Exercise instructions: Copy each line below exactly as it appears. Pictures are to be omitted.

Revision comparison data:
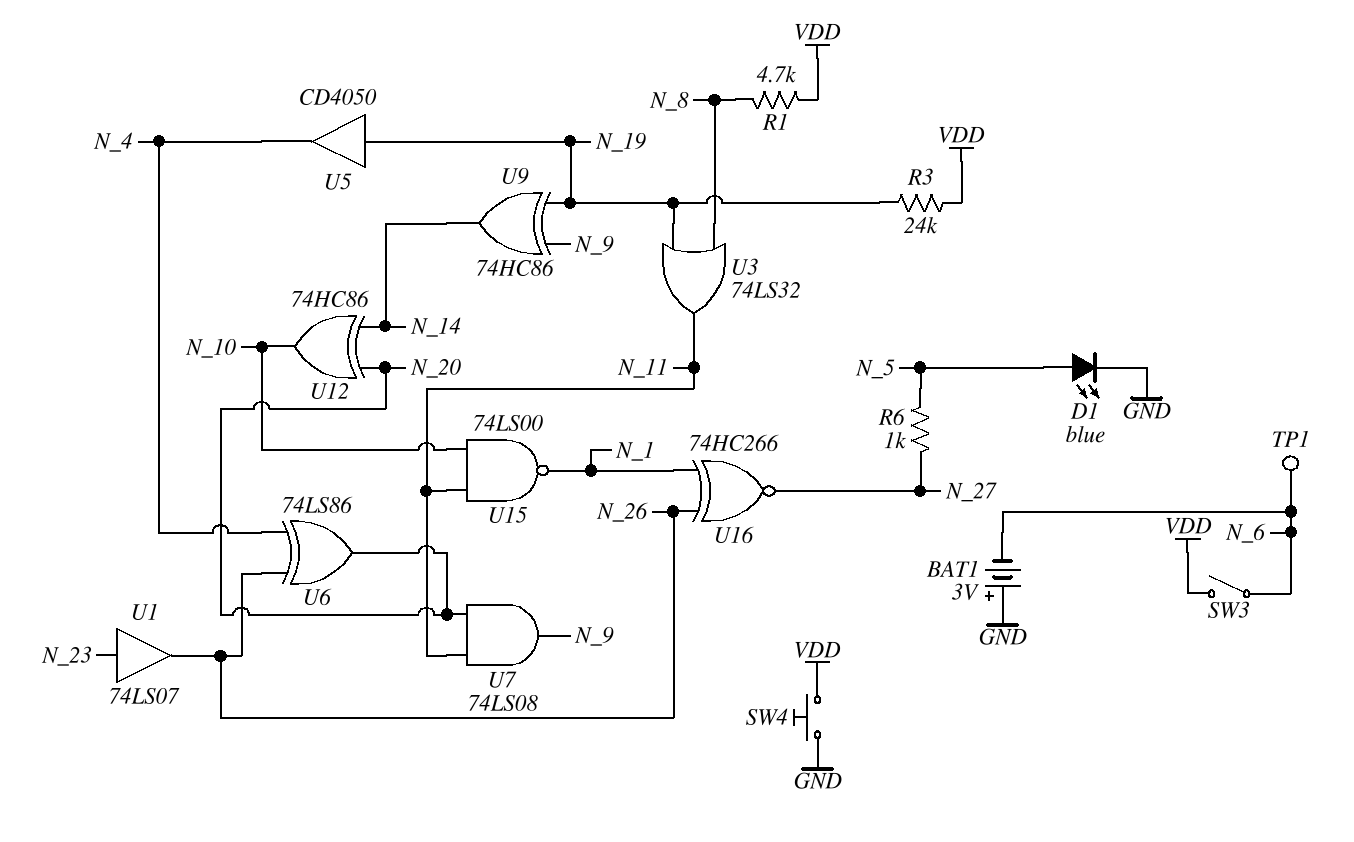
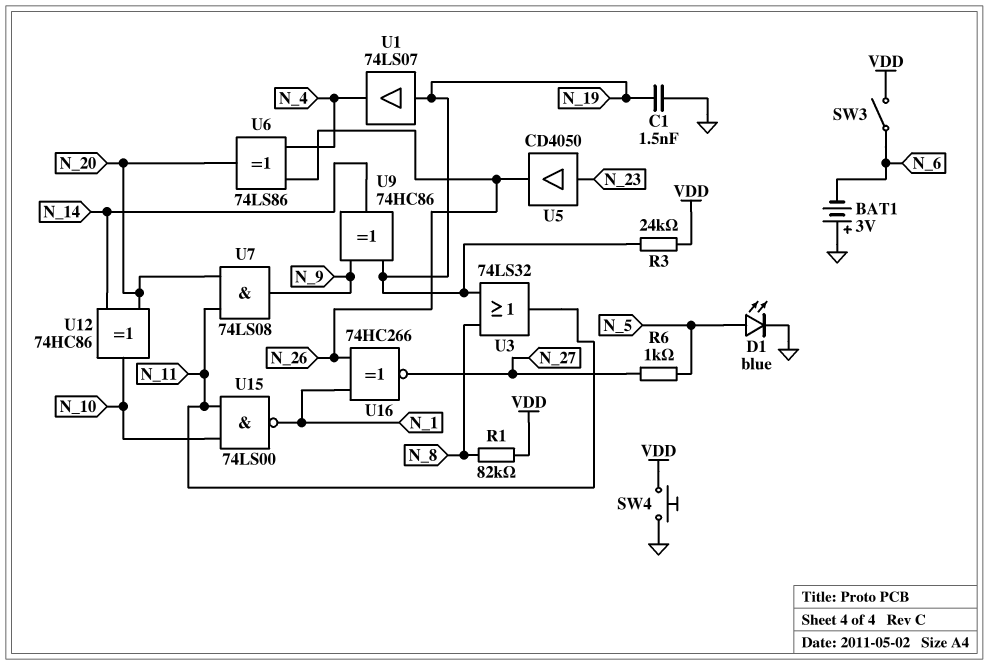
C1: none -> 1.5nF (GND, N_19)
R1: 4.7k (N_8, VDD) -> 82k (N_8, VDD)
TP1: test point (N_6) -> none
U1: buffer 74LS07 (in N_23, out N_26) -> buffer 74LS07 (in N_19, out N_4)
U5: buffer CD4050 (in N_19, out N_4) -> buffer CD4050 (in N_23, out N_26)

Exercise answer:
C1: none -> 1.5nF (GND, N_19)
R1: 4.7k (N_8, VDD) -> 82k (N_8, VDD)
TP1: test point (N_6) -> none
U1: buffer 74LS07 (in N_23, out N_26) -> buffer 74LS07 (in N_19, out N_4)
U5: buffer CD4050 (in N_19, out N_4) -> buffer CD4050 (in N_23, out N_26)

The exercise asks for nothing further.